[Object change listings]
++++++++++++++++++++

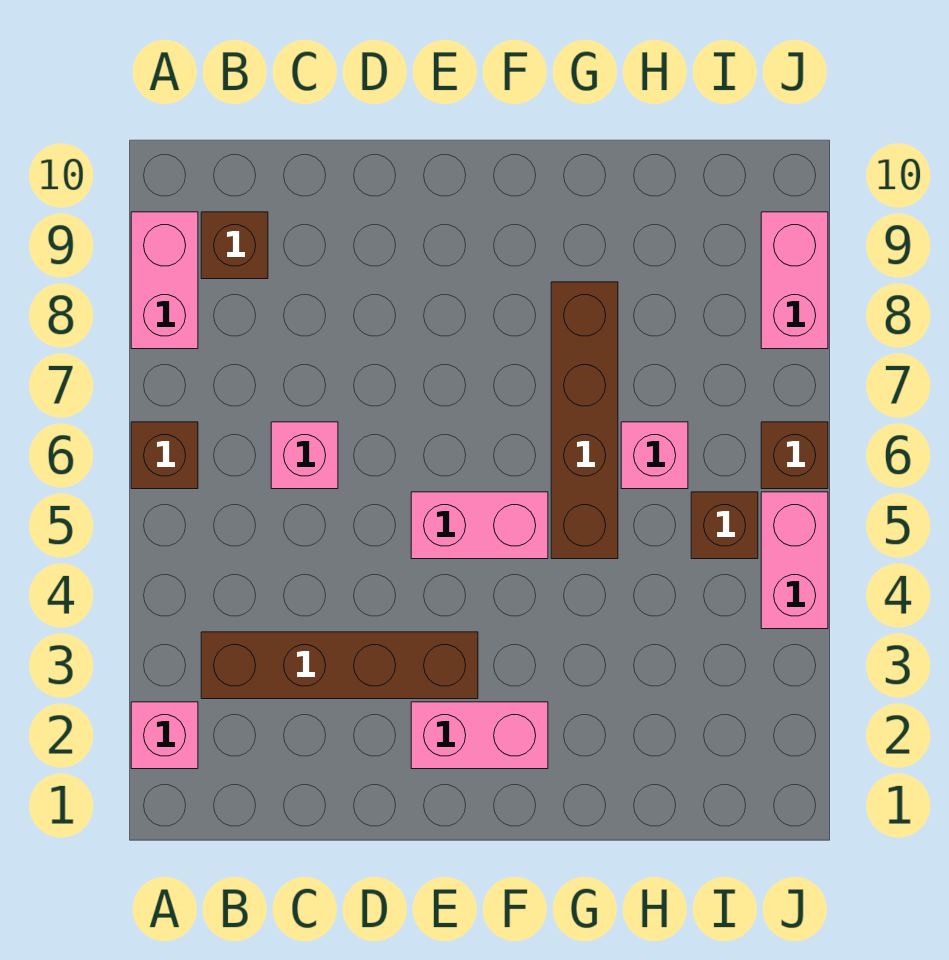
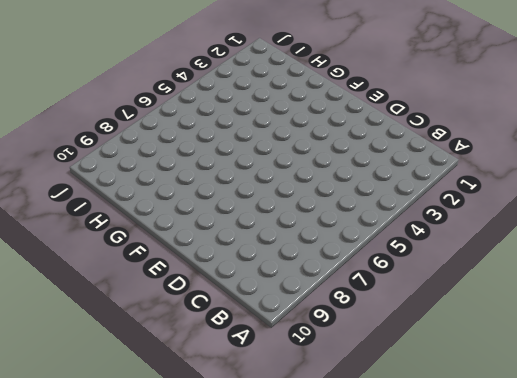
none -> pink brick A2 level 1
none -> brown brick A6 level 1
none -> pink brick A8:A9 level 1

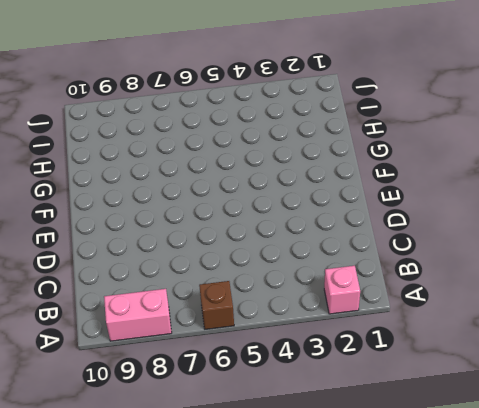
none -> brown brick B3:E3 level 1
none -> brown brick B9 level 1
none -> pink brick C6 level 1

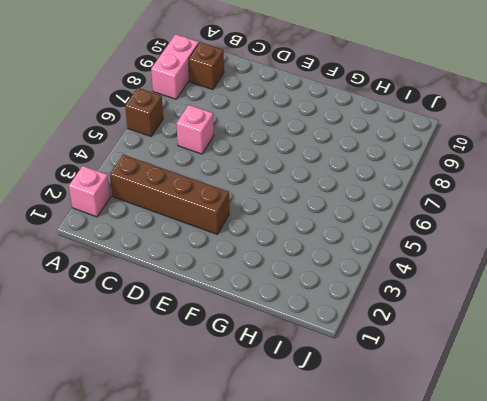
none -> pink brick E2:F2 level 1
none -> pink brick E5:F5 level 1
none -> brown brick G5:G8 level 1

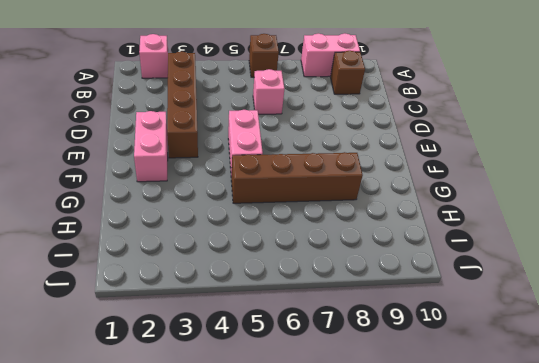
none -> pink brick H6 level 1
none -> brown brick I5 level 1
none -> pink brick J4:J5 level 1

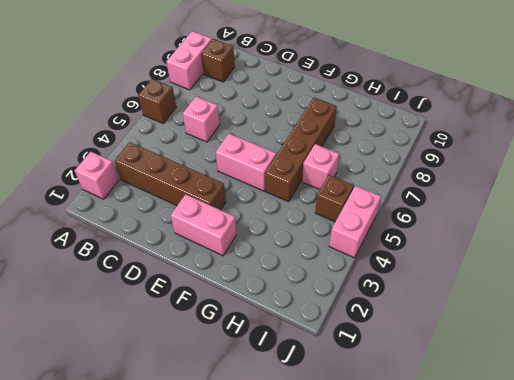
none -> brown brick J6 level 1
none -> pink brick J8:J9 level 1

++++++++++++++++++++

Work request
Print, exactly and only, the lines running from the line with "none -> pink brick E2:F2 level 1" through the last line of the data, including both. Skip any picture.

Response area
none -> pink brick E2:F2 level 1
none -> pink brick E5:F5 level 1
none -> brown brick G5:G8 level 1

none -> pink brick H6 level 1
none -> brown brick I5 level 1
none -> pink brick J4:J5 level 1

none -> brown brick J6 level 1
none -> pink brick J8:J9 level 1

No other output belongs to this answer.